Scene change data

______________________________

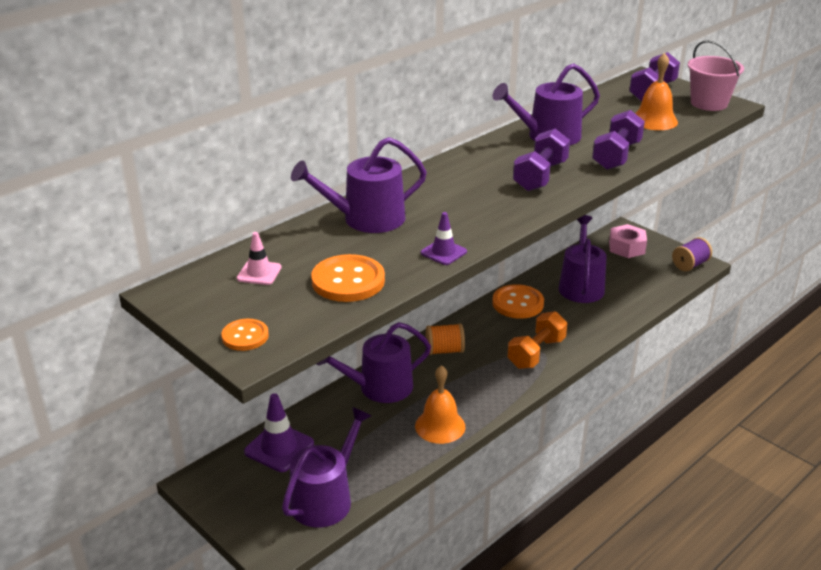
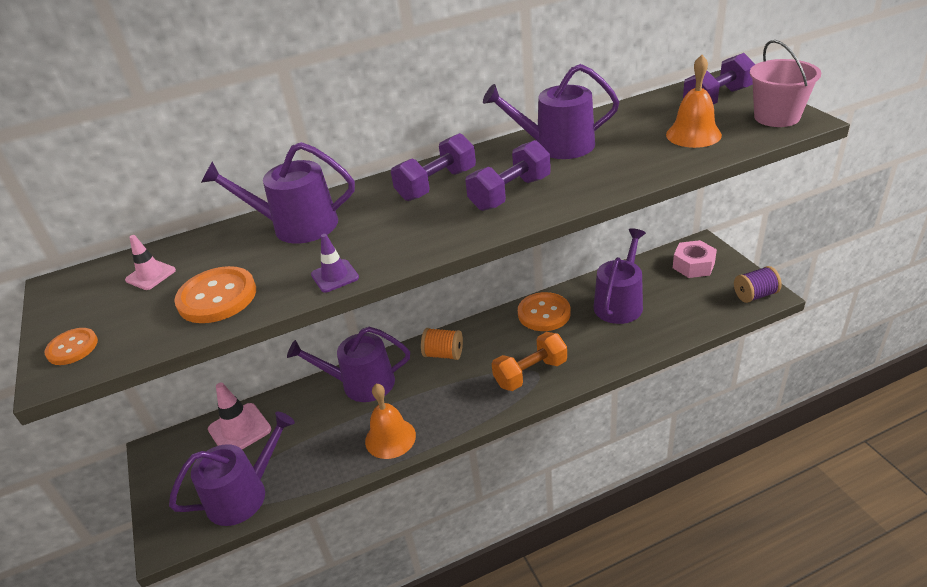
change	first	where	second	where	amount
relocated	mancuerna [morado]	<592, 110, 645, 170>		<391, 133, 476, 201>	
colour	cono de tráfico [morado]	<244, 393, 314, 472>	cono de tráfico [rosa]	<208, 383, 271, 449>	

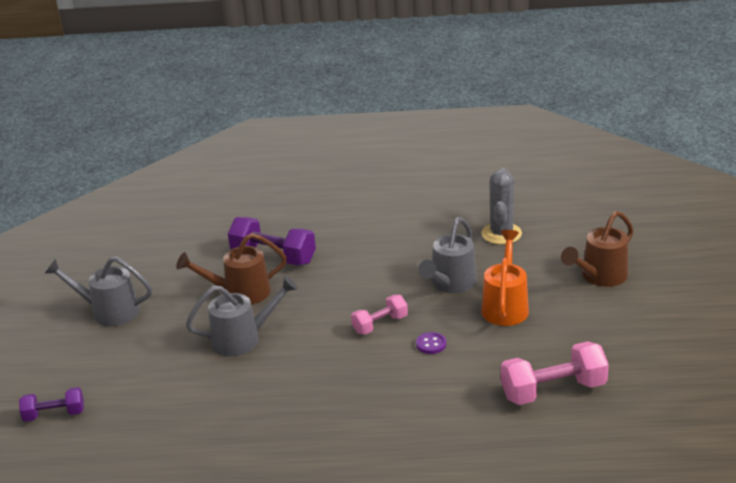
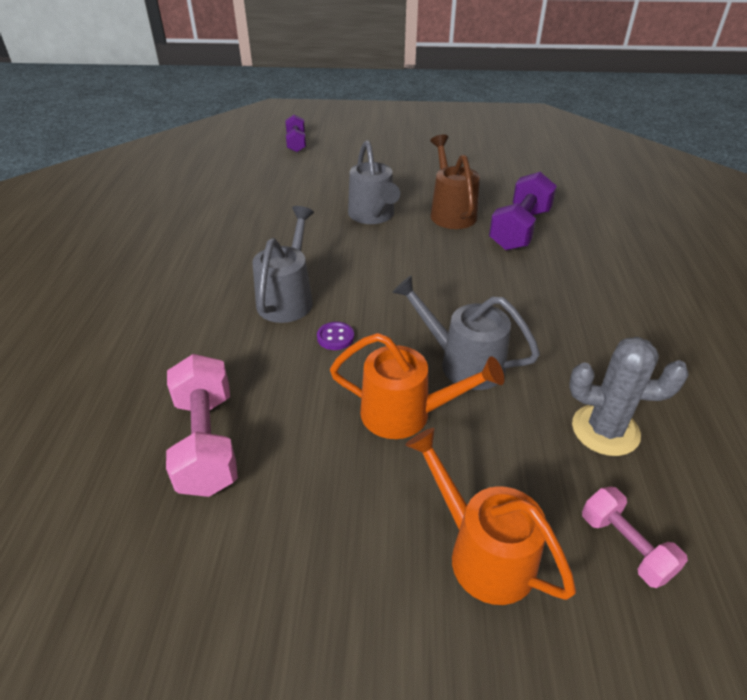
change	first	where	second	where	amount
colour	regadera [marrón]	<561, 211, 633, 287>	regadera [naranja]	<405, 428, 576, 605>	
relocated	regadera [gris]	<44, 256, 152, 326>		<252, 206, 314, 323>	
relocated	mancuerna [rosa]	<351, 295, 408, 334>		<582, 487, 688, 588>	

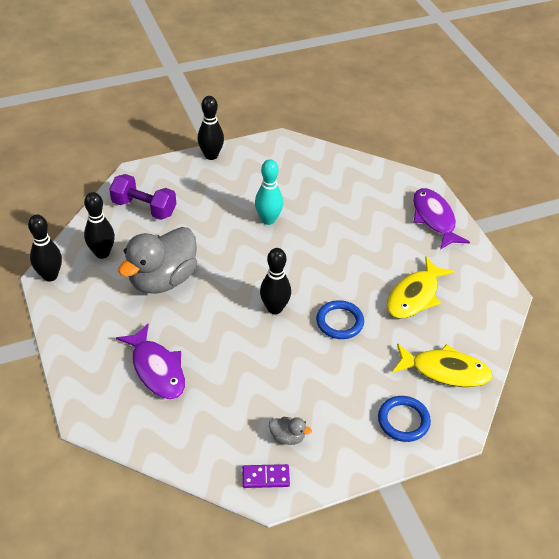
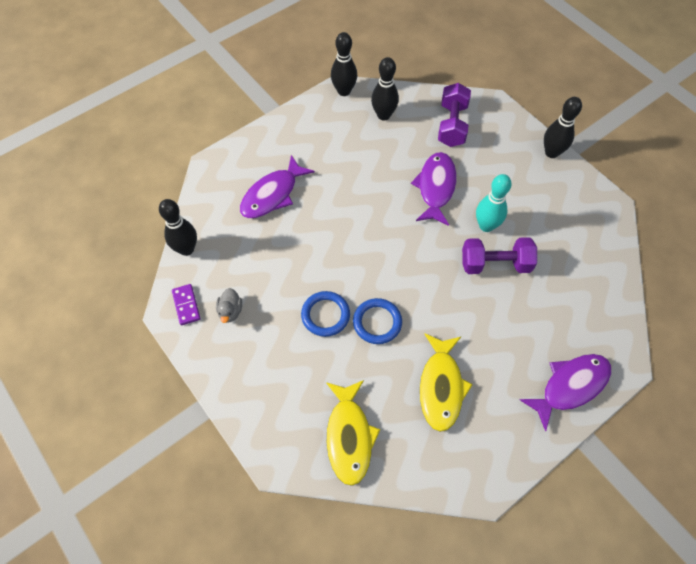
change	first	where	second	where	amount
missing	pato [gris]	<118, 227, 197, 294>			
relocated	bolo [negro]	<260, 248, 291, 314>		<159, 199, 197, 256>	
spun	pez [amarillo]	<387, 257, 454, 319>		<420, 333, 473, 432>	105 degrees counterclockwise
relocated	anillo [azul]	<378, 396, 431, 442>		<301, 291, 350, 337>	
appeared			pez [morado]	<411, 152, 456, 226>	
appeared			mancuerna [morado]	<462, 237, 537, 274>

______________________________

_TASK_. Exactly the lines from the one containing "199, 197, 256>" through the final line of the records must appear in your reply, and no others.

_COMPLETED TASK_.
relocated	bolo [negro]	<260, 248, 291, 314>		<159, 199, 197, 256>	
spun	pez [amarillo]	<387, 257, 454, 319>		<420, 333, 473, 432>	105 degrees counterclockwise
relocated	anillo [azul]	<378, 396, 431, 442>		<301, 291, 350, 337>	
appeared			pez [morado]	<411, 152, 456, 226>	
appeared			mancuerna [morado]	<462, 237, 537, 274>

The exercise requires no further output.